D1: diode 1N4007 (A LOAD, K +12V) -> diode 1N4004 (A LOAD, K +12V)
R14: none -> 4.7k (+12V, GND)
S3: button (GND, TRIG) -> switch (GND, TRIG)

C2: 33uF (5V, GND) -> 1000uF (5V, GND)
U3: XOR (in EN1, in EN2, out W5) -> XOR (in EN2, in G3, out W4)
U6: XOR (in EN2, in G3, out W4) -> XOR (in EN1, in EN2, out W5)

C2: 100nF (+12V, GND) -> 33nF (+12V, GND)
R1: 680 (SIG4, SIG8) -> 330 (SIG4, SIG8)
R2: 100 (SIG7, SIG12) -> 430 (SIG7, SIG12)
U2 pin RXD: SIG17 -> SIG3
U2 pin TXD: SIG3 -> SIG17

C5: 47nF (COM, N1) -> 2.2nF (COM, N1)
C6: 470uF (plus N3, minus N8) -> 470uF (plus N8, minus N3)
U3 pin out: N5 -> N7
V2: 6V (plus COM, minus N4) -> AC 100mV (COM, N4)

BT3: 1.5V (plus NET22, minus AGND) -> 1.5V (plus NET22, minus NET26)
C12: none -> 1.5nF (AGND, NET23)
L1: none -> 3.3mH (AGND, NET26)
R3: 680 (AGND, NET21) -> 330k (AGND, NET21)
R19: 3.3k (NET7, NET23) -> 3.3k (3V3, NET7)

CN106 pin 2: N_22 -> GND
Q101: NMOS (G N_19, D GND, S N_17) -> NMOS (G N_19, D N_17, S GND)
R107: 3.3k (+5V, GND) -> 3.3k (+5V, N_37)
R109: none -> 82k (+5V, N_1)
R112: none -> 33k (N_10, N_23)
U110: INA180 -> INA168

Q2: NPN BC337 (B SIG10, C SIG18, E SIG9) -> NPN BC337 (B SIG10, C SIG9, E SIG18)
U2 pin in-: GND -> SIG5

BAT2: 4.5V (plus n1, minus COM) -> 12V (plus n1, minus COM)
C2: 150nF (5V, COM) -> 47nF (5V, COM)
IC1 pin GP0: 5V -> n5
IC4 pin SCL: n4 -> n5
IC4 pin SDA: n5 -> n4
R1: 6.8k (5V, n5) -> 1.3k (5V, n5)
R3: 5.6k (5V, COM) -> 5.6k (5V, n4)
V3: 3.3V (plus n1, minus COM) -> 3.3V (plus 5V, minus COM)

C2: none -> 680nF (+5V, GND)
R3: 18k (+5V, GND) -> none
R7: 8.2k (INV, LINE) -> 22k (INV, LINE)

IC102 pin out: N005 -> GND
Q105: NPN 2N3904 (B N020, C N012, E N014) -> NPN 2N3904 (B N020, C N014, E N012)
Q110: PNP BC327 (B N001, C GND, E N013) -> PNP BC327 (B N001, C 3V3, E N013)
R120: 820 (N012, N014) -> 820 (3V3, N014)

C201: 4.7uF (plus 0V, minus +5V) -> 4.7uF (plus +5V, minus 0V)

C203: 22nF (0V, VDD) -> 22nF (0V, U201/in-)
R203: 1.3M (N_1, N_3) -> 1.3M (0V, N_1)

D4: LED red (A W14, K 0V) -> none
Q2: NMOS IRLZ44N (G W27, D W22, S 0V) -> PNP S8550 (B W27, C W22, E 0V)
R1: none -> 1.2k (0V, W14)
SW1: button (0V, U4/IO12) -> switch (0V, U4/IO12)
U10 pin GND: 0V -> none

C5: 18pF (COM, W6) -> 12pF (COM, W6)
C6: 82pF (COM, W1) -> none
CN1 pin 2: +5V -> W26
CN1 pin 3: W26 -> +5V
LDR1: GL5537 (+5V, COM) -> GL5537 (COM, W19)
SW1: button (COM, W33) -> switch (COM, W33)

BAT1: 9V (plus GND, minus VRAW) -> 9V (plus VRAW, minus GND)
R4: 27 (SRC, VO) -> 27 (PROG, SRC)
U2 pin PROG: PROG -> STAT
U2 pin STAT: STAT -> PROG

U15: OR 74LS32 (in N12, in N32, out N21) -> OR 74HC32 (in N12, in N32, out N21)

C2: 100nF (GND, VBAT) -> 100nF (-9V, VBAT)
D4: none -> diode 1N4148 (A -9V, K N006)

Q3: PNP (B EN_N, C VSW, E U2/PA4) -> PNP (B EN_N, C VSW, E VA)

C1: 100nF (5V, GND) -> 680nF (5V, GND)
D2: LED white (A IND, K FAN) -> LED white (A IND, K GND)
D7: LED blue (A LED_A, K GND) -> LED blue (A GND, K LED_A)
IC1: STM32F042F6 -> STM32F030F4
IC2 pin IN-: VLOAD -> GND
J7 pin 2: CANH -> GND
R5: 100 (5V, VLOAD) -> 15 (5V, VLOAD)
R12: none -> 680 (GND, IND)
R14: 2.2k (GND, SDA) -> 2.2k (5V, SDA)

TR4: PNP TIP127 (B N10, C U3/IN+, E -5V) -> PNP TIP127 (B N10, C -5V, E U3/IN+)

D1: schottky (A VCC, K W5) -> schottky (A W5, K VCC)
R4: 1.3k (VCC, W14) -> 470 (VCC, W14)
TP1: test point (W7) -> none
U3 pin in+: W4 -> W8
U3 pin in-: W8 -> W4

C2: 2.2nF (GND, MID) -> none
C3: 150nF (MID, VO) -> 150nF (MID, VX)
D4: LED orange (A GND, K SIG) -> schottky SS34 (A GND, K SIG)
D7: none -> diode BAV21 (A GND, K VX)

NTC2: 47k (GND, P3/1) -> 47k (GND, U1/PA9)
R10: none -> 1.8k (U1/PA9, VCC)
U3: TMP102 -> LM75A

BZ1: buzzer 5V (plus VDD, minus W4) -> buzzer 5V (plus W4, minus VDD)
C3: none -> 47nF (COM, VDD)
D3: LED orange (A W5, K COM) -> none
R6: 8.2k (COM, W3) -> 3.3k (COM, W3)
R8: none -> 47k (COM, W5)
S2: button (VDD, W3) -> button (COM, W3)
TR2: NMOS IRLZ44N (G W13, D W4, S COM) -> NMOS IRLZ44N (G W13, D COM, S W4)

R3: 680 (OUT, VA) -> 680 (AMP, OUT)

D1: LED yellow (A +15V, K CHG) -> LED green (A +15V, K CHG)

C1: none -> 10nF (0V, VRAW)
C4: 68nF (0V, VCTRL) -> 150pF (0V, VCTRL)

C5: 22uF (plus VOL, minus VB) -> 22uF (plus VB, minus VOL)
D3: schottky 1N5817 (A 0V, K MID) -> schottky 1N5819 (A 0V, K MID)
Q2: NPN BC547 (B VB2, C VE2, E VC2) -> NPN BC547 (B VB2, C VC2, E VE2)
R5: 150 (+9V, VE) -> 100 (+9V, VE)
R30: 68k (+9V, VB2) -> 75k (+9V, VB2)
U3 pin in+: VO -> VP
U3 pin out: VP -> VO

--------

• _WHAT THE TASK ASKS_
Each line of the data above that contains the word "schottky" counts once; report the total and add nothing.

• _RESULT_
3